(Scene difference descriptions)
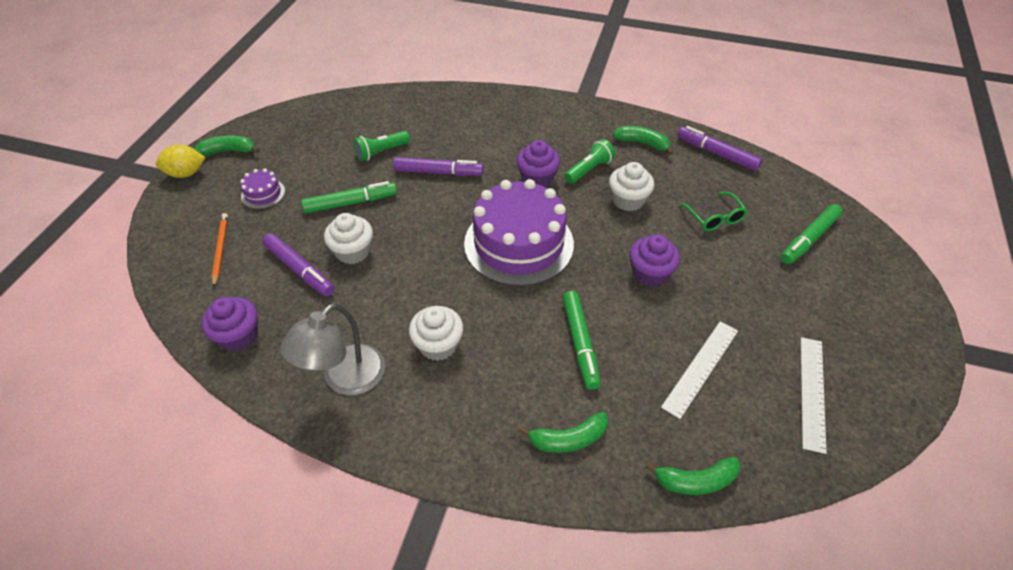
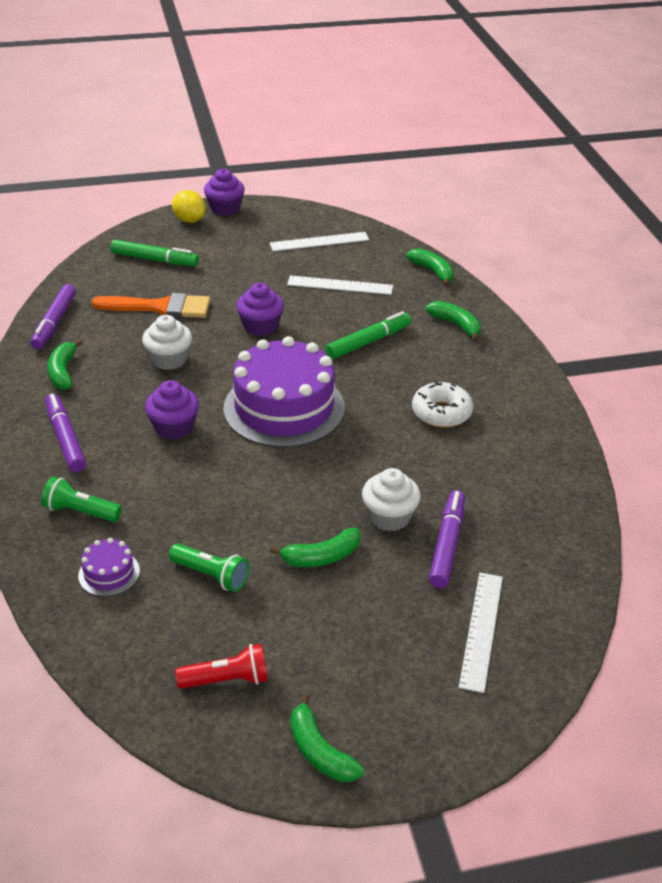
camera: 120 degrees left, 10 degrees down
(186, 173) = (399, 770): yellow lemon -> yellow lemon (189, 220)
(220, 250) = (482, 630): orange pencil -> white ruler
(238, 335) = (557, 542): purple cupcake -> purple cupcake (225, 208)
(263, 194) = (369, 650): purple cake -> purple cake (109, 573)
(304, 135) = (227, 680): none -> red flashlight
(345, 379) = (524, 450): grey lamp -> none
(350, 203) = (322, 557): green marker -> green banana
(438, 172) = (216, 507): purple marker -> purple marker (65, 439)
(438, 345) = (441, 412): white cupcake -> white donut
(589, 170) = (135, 396): green flashlight -> green flashlight (80, 511)
(715, 218) = (160, 307): green glasses -> orange brush

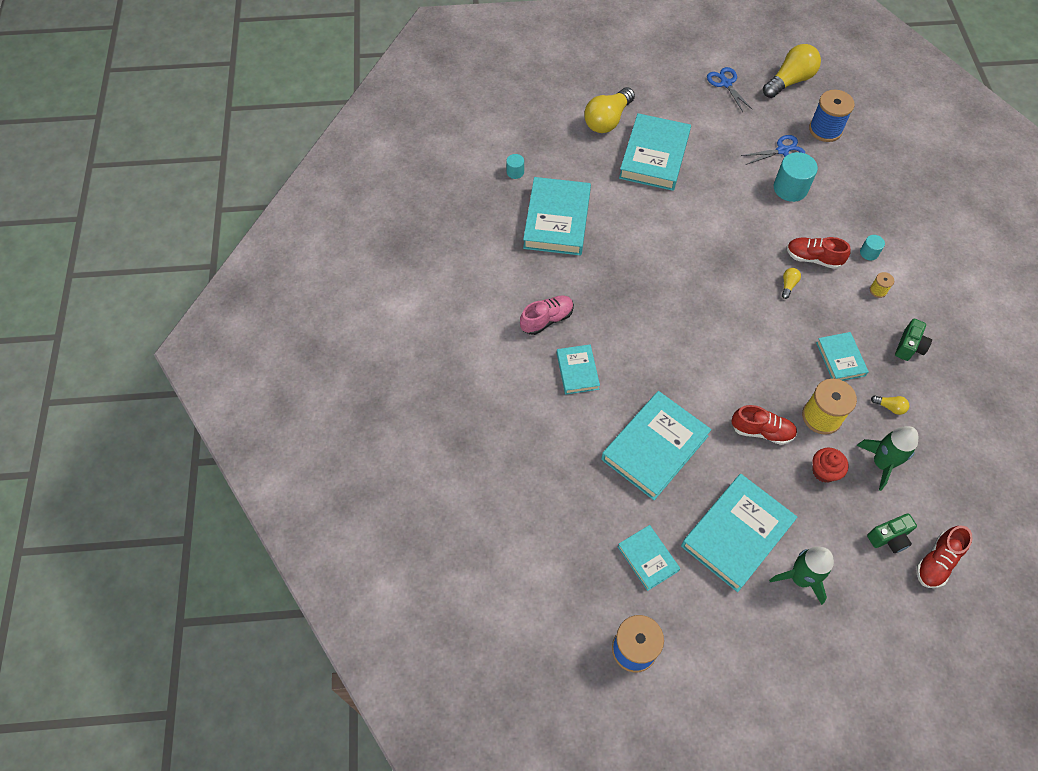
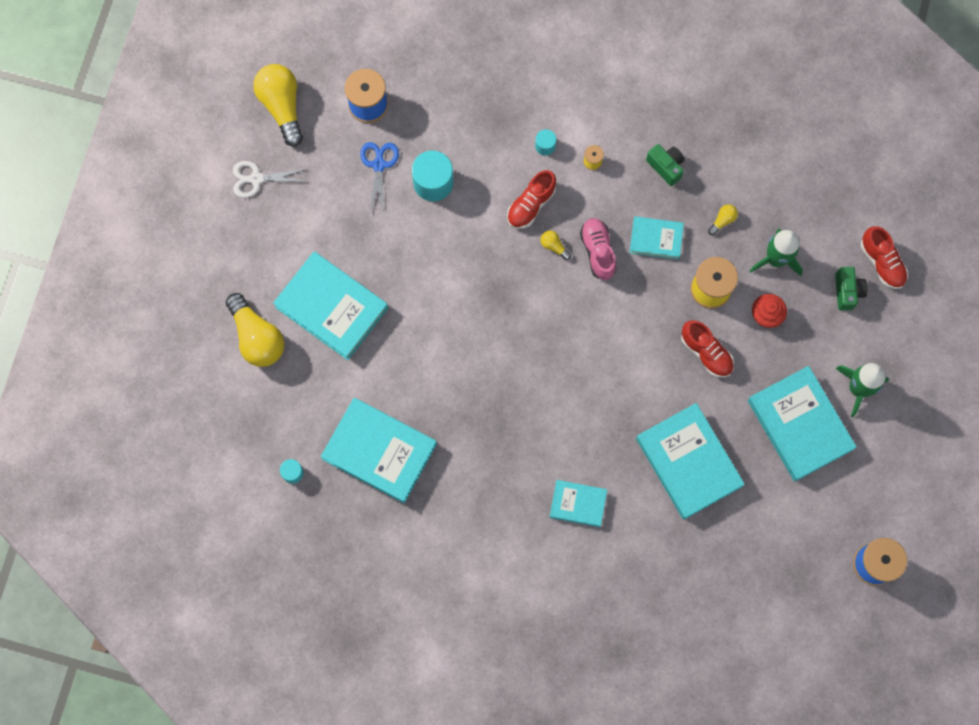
camera: 70 degrees left, 15 degrees up
(547, 319) = (505, 512): pink shoe -> pink shoe (598, 251)
(648, 558) = (796, 516): turquoise book -> none
(726, 83) = (256, 179): blue scissors -> white scissors
(762, 431) = (706, 352): red shoe -> red shoe turned 105 degrees clockwise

● **Directions for this task**
What you give back must match the lines from the start of the records through the line that contains "(263, 194) = (369, 650): purple", exactly, with the pictures left out.

● **Exercise output**
camera: 120 degrees left, 10 degrees down
(186, 173) = (399, 770): yellow lemon -> yellow lemon (189, 220)
(220, 250) = (482, 630): orange pencil -> white ruler
(238, 335) = (557, 542): purple cupcake -> purple cupcake (225, 208)
(263, 194) = (369, 650): purple cake -> purple cake (109, 573)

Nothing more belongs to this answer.